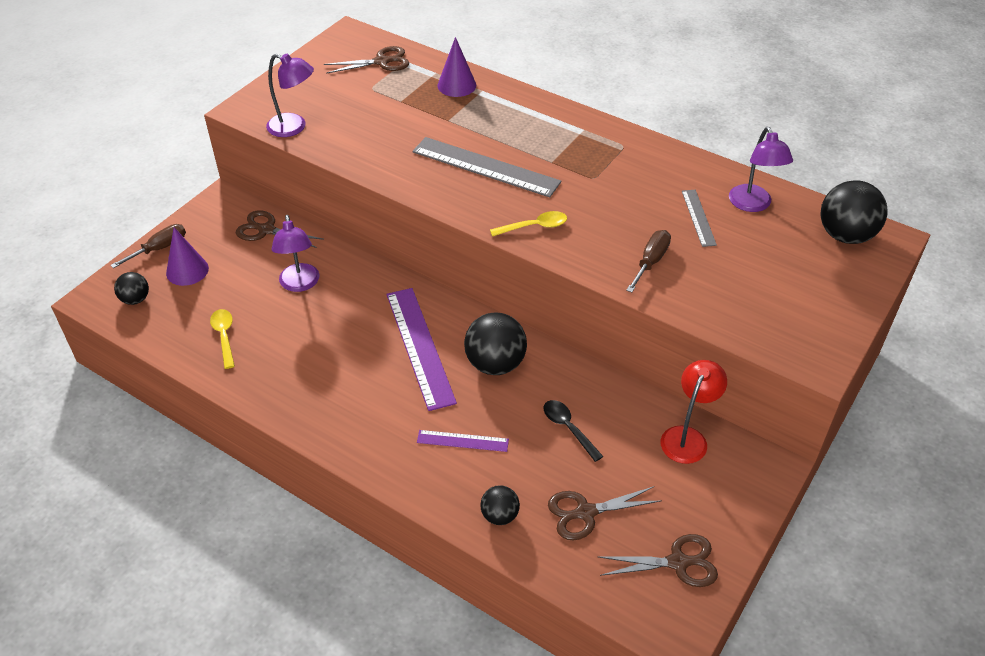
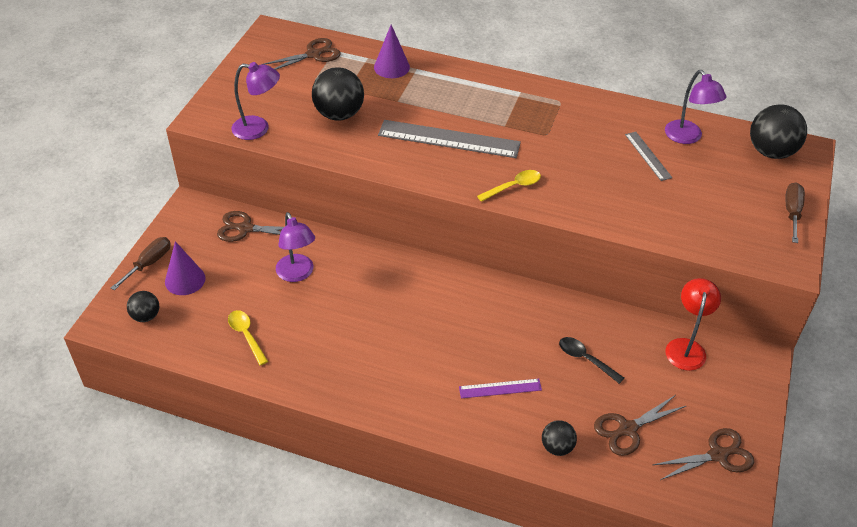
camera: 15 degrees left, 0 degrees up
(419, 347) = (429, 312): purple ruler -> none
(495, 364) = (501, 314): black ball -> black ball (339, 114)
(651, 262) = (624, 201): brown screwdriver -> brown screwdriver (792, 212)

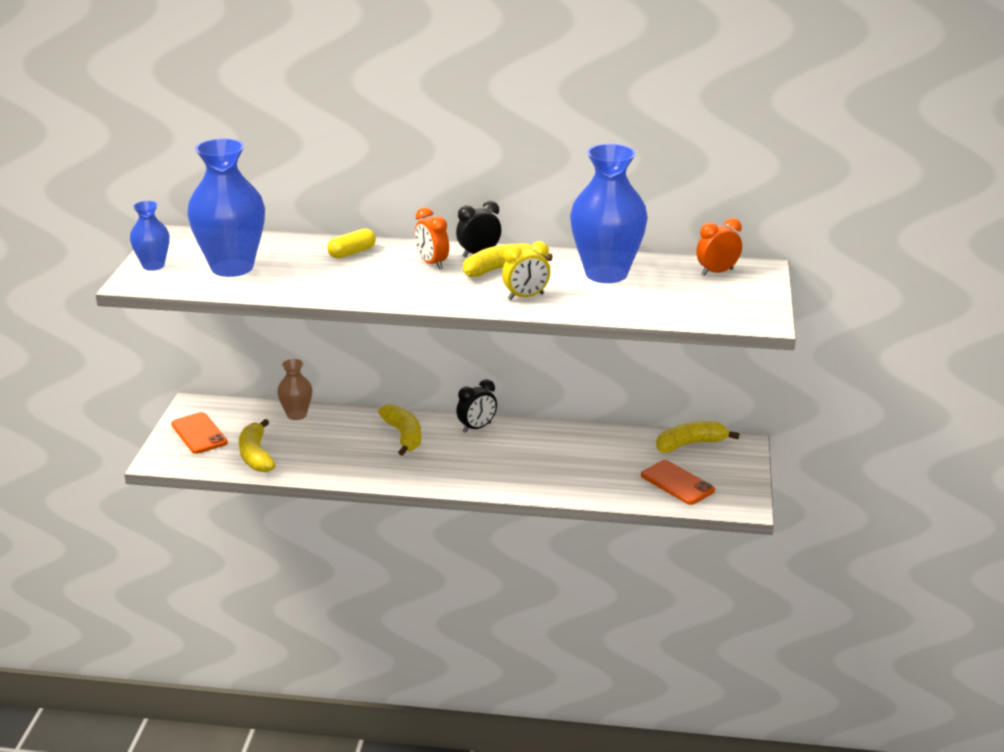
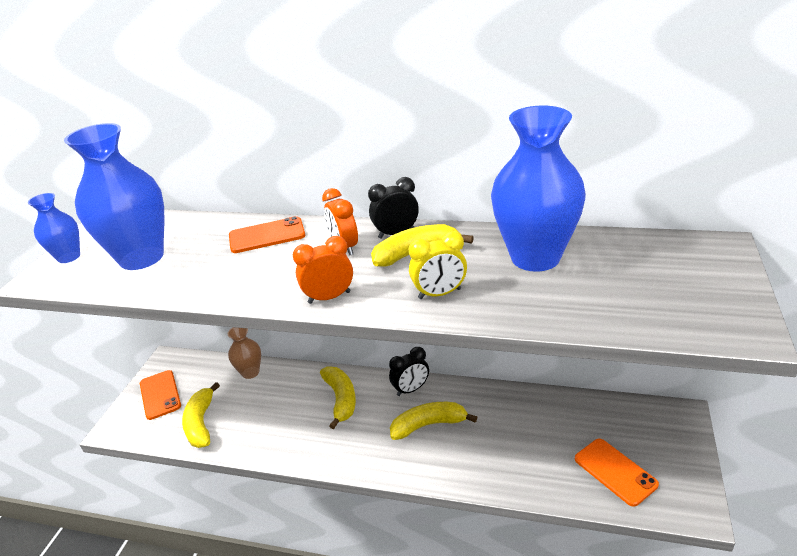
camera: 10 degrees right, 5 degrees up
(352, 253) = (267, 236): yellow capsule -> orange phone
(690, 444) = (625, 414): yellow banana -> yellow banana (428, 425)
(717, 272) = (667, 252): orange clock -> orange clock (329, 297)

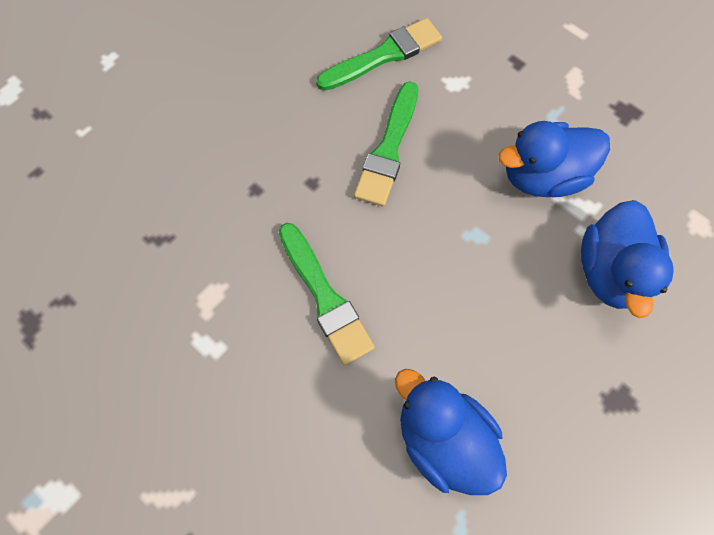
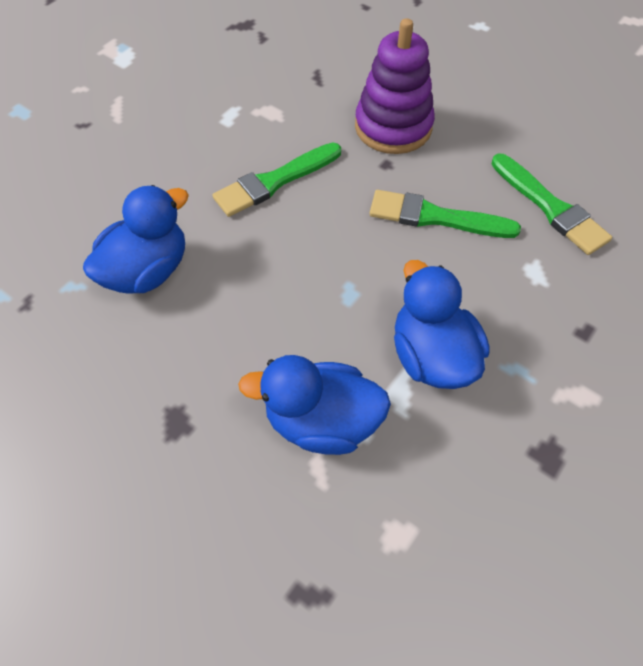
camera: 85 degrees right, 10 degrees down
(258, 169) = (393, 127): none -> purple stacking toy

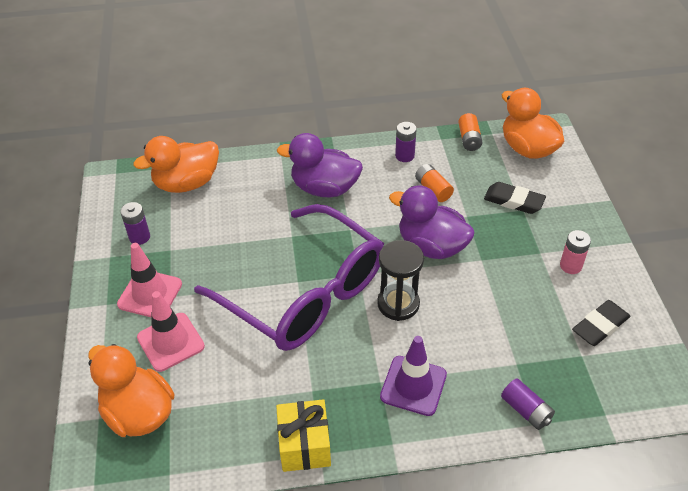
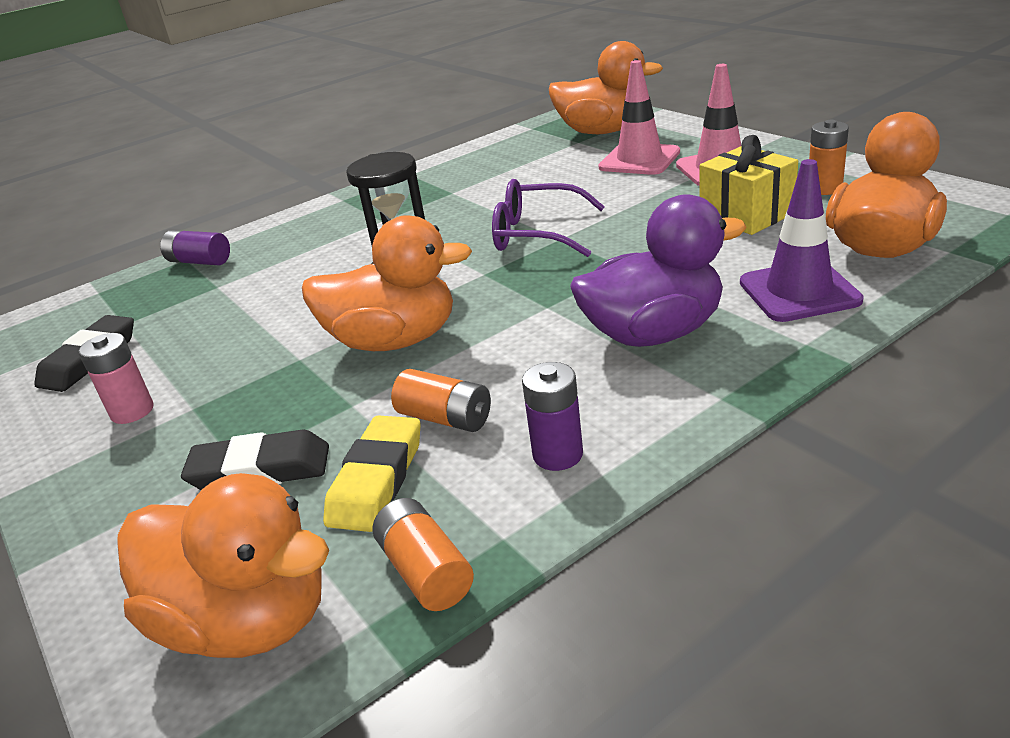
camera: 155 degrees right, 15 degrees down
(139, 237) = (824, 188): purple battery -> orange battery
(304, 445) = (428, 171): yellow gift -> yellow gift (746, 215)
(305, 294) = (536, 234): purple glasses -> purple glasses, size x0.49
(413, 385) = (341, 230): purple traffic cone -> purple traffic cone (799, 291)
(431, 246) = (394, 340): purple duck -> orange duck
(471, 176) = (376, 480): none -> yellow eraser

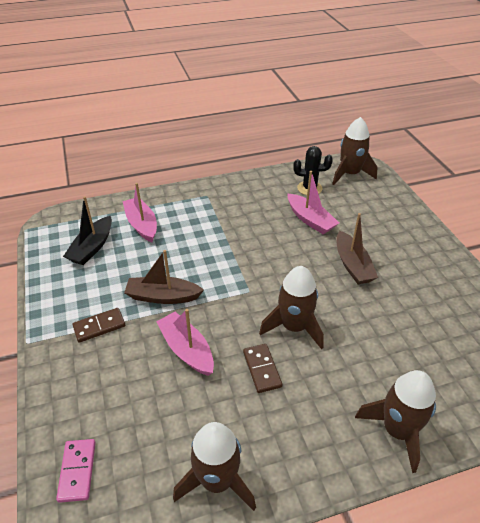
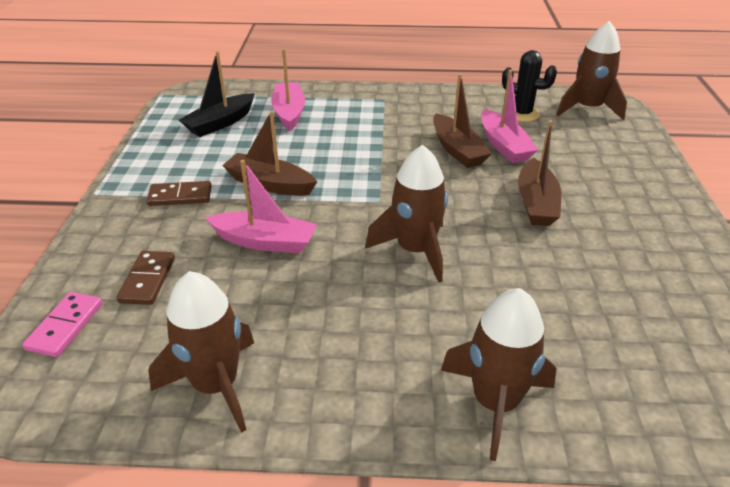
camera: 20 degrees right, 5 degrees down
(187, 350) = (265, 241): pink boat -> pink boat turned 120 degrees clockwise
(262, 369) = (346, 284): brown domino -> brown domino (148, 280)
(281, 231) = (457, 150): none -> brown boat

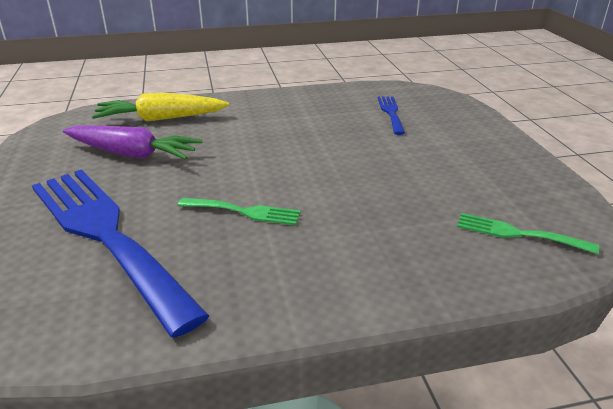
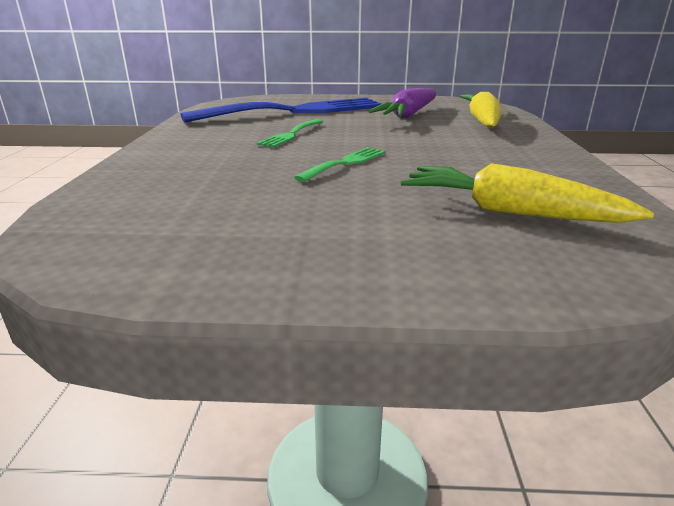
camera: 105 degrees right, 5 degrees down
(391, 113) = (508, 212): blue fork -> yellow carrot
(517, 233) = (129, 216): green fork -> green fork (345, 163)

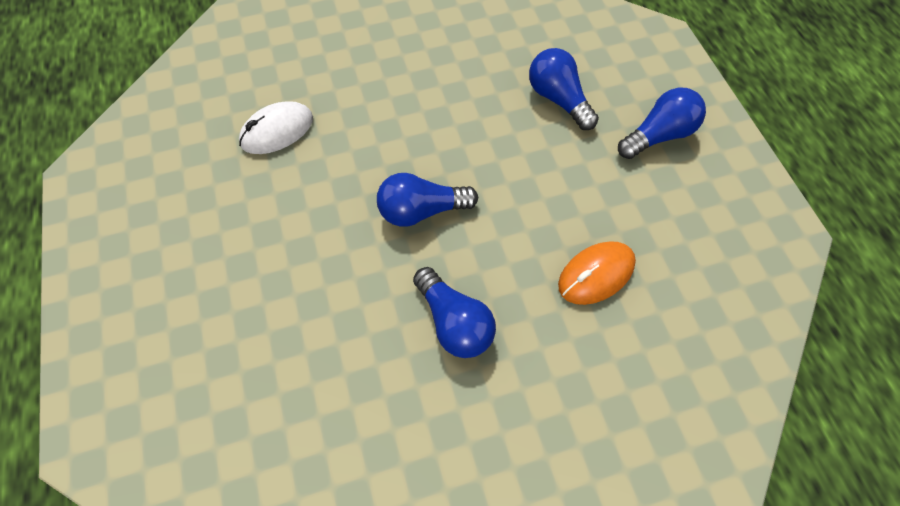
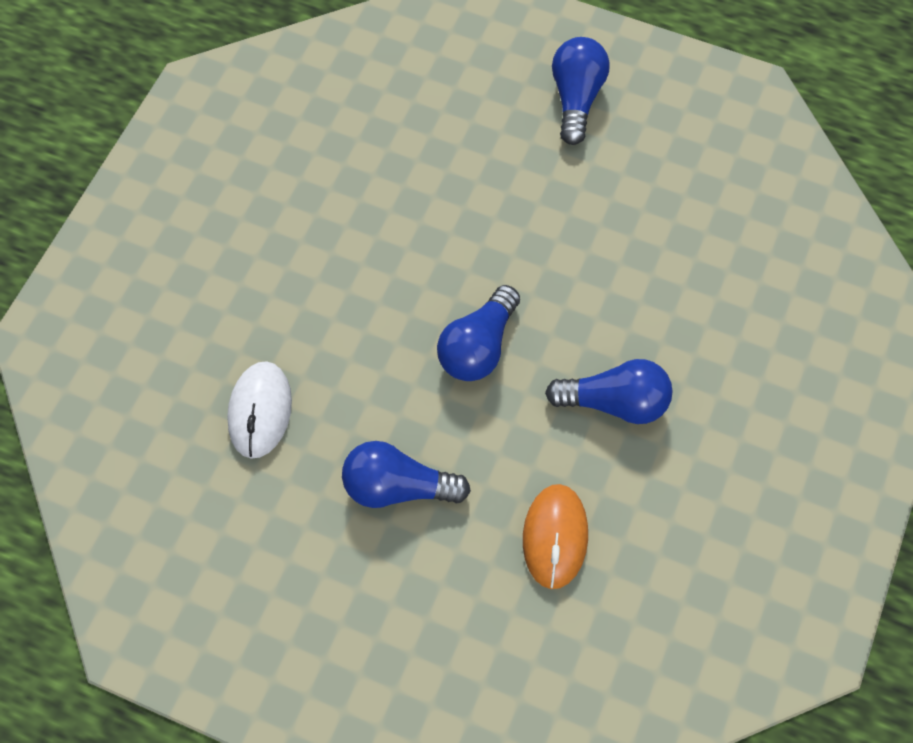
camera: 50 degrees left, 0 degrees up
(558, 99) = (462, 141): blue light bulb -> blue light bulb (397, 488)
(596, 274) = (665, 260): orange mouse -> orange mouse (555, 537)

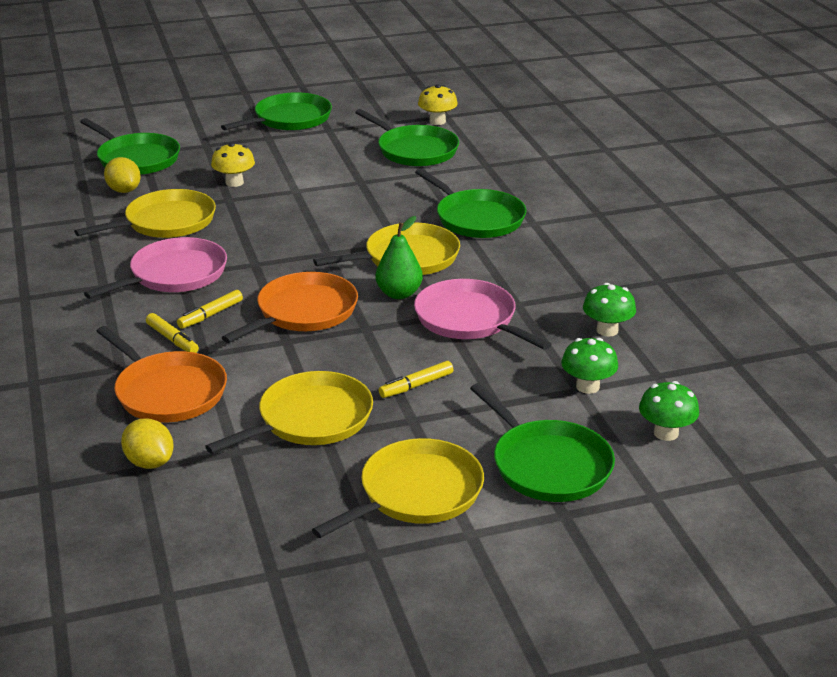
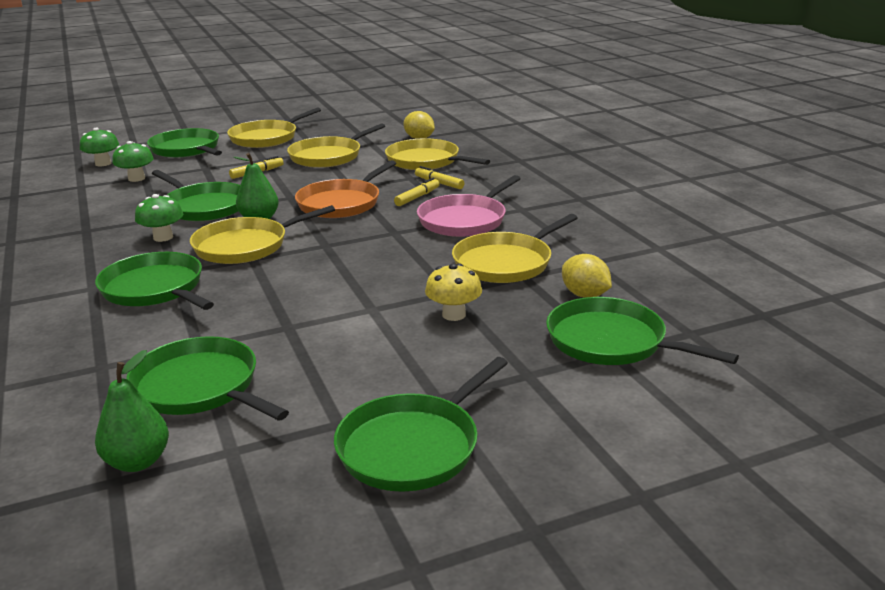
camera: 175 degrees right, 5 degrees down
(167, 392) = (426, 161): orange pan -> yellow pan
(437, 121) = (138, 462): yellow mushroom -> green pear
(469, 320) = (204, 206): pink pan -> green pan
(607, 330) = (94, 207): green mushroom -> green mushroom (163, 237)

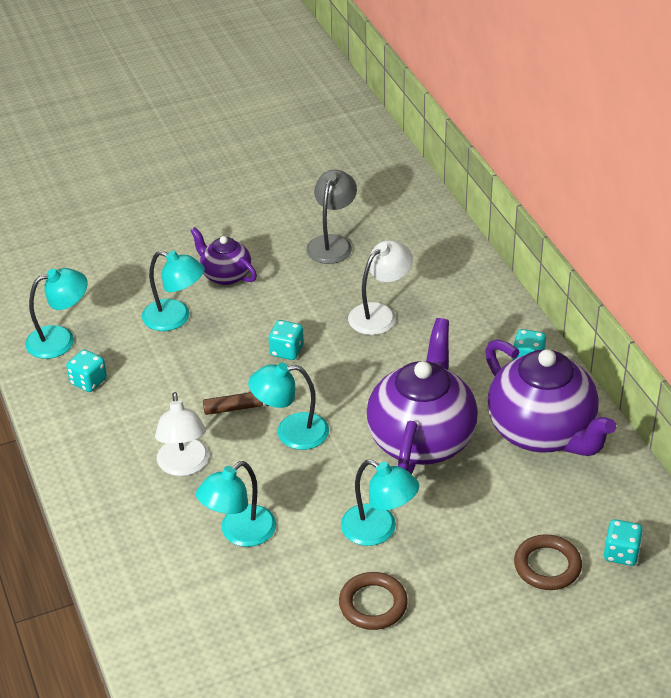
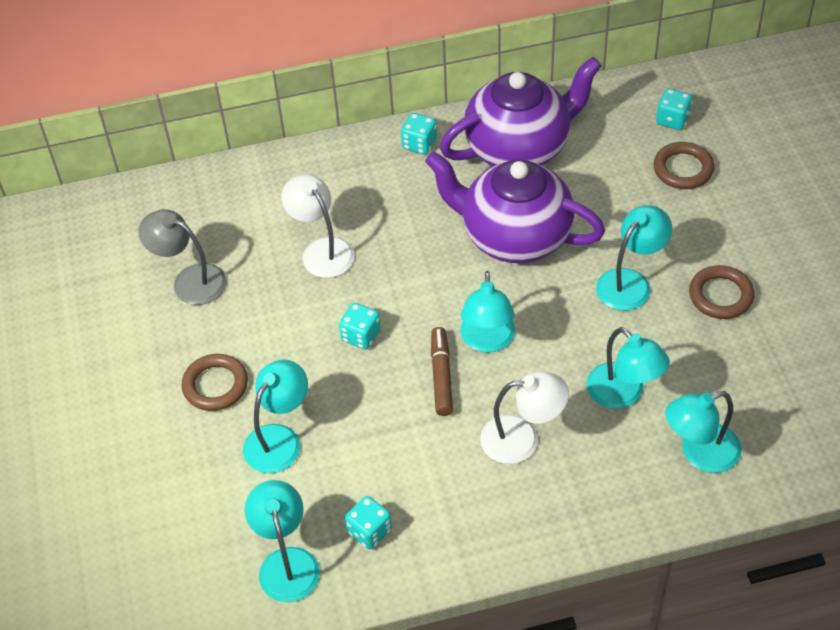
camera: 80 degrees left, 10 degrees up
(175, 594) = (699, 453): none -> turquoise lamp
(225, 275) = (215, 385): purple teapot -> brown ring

--- --- ---

[Your task]
A verbatim transcription is needed of the lines above, starting at the line with "(139, 237) = (824, 188): purple" and ending at the line with "(305, 294) = (536, 234): purple", both included, and of nothing else.

[Problem solution]
(139, 237) = (824, 188): purple battery -> orange battery
(304, 445) = (428, 171): yellow gift -> yellow gift (746, 215)
(305, 294) = (536, 234): purple glasses -> purple glasses, size x0.49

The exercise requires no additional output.